**Work to be completed**: Where the line with "Partial: [420,767,448,789] ->" appears below, start writing out lines exactly, and finish with the line with "USB 4: [368,1030,403,1056]", which is included; write out nothing else.

┌─ Records supplied

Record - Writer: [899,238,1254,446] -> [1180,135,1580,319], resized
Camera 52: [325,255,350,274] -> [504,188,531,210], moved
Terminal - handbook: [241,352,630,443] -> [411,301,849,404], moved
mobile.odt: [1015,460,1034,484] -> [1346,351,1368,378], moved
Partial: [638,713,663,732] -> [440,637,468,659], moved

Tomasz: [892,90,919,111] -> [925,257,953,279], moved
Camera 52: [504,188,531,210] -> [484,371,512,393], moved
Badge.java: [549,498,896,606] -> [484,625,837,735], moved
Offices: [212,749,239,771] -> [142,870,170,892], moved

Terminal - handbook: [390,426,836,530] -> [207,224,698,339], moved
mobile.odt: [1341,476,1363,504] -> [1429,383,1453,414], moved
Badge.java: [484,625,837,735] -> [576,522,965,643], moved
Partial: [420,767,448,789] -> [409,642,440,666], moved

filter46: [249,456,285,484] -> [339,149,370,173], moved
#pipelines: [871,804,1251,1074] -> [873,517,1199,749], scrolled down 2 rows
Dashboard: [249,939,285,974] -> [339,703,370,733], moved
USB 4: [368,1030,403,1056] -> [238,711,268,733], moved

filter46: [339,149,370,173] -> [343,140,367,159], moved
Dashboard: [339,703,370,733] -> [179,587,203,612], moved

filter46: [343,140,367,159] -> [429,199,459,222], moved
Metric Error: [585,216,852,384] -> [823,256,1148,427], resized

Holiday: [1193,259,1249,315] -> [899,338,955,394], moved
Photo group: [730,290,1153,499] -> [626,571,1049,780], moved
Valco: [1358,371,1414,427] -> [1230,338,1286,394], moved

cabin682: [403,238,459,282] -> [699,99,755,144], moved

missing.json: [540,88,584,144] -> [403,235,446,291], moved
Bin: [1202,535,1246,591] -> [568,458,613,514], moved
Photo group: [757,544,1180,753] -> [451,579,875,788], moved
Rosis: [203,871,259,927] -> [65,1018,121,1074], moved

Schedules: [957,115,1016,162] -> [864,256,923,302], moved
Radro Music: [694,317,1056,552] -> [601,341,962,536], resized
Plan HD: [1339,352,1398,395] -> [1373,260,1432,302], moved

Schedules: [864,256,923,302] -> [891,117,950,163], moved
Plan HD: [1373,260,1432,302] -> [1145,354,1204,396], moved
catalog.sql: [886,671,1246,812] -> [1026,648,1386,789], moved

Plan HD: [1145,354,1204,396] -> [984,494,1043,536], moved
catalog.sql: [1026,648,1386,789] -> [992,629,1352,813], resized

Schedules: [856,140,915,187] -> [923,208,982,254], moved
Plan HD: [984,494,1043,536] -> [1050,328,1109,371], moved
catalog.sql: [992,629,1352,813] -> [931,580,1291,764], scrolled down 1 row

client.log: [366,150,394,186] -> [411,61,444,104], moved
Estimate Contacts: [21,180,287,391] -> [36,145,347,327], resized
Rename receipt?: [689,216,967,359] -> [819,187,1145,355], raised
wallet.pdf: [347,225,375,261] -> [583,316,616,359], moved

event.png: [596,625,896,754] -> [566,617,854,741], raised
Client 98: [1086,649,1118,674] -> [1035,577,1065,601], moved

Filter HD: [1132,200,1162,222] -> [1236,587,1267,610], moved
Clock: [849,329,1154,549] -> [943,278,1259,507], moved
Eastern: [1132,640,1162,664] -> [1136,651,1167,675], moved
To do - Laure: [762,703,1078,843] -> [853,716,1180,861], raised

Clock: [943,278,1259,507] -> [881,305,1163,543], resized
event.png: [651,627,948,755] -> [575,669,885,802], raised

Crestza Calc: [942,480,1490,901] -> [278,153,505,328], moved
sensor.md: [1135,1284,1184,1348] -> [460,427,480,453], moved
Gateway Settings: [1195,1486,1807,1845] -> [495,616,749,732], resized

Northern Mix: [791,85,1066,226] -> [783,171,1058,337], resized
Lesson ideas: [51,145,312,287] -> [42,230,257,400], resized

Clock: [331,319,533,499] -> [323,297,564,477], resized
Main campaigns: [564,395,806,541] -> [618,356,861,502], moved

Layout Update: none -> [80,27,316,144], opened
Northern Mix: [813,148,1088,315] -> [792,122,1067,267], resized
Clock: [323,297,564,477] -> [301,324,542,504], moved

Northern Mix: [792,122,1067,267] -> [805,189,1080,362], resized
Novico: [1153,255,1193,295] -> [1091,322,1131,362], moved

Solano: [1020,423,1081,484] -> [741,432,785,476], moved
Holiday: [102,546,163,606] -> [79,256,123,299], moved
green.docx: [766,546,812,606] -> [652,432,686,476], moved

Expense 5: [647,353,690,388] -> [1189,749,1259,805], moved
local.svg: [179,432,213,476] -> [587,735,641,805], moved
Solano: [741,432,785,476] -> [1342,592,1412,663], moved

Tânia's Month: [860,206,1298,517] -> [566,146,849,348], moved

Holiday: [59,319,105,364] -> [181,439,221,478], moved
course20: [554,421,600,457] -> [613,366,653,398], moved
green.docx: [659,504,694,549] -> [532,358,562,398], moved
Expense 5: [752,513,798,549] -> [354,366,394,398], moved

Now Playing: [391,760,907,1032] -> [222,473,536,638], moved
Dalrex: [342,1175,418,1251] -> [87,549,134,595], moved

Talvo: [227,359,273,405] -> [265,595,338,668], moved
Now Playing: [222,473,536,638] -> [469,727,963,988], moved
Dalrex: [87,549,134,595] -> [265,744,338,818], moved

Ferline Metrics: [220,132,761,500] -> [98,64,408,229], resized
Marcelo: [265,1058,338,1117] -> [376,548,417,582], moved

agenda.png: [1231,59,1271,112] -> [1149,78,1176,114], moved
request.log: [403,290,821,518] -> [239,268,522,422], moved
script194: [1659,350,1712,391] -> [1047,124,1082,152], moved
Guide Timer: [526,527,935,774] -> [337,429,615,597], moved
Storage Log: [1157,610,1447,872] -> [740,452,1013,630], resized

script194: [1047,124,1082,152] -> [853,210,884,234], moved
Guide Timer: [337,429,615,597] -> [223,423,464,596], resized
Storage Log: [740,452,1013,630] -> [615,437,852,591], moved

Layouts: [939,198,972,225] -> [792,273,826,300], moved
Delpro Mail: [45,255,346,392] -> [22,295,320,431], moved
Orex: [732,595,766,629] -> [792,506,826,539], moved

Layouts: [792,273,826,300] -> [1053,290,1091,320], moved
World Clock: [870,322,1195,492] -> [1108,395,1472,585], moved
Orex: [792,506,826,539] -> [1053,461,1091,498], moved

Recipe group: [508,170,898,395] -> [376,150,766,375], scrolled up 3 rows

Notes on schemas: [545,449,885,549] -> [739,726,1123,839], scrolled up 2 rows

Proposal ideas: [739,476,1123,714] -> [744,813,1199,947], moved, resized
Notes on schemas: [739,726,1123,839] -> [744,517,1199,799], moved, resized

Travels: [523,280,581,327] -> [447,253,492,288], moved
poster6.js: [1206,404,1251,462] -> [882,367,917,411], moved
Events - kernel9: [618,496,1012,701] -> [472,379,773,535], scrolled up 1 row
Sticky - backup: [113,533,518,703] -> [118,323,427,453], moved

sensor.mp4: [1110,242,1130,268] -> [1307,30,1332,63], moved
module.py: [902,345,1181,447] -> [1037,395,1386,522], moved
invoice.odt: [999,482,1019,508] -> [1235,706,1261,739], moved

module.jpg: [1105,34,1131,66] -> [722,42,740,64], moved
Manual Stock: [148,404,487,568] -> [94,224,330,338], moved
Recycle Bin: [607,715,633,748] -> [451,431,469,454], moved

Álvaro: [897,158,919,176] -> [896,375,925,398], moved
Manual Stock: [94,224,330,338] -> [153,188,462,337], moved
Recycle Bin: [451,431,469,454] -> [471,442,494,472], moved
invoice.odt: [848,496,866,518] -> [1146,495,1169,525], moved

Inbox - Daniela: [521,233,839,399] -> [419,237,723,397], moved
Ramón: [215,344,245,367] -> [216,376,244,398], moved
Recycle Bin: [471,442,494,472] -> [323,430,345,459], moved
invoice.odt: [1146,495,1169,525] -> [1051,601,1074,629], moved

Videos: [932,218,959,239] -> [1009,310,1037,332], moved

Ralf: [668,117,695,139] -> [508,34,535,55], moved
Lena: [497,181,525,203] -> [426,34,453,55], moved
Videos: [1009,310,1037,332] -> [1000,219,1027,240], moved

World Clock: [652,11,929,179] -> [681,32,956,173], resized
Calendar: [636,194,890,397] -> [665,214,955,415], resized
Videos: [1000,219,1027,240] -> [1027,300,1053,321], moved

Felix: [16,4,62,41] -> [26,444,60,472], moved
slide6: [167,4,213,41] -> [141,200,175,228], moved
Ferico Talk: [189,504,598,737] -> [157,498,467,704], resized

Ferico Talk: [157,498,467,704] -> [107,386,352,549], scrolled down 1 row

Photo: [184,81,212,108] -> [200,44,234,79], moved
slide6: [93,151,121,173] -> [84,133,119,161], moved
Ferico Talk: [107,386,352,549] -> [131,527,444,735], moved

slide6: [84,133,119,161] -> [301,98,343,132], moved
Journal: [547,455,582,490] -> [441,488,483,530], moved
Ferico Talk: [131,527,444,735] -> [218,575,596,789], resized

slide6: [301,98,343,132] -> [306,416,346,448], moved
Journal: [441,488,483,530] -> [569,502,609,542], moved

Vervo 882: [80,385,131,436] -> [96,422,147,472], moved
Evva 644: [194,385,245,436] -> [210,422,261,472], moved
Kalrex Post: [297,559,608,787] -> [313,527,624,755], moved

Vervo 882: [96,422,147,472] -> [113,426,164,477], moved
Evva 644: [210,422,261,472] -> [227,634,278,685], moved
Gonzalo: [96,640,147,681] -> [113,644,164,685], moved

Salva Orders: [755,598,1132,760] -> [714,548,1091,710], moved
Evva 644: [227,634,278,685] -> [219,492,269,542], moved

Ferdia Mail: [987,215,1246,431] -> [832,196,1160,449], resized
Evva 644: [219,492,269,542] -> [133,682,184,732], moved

└─

**Result**:
Partial: [420,767,448,789] -> [409,642,440,666], moved

filter46: [249,456,285,484] -> [339,149,370,173], moved
#pipelines: [871,804,1251,1074] -> [873,517,1199,749], scrolled down 2 rows
Dashboard: [249,939,285,974] -> [339,703,370,733], moved
USB 4: [368,1030,403,1056] -> [238,711,268,733], moved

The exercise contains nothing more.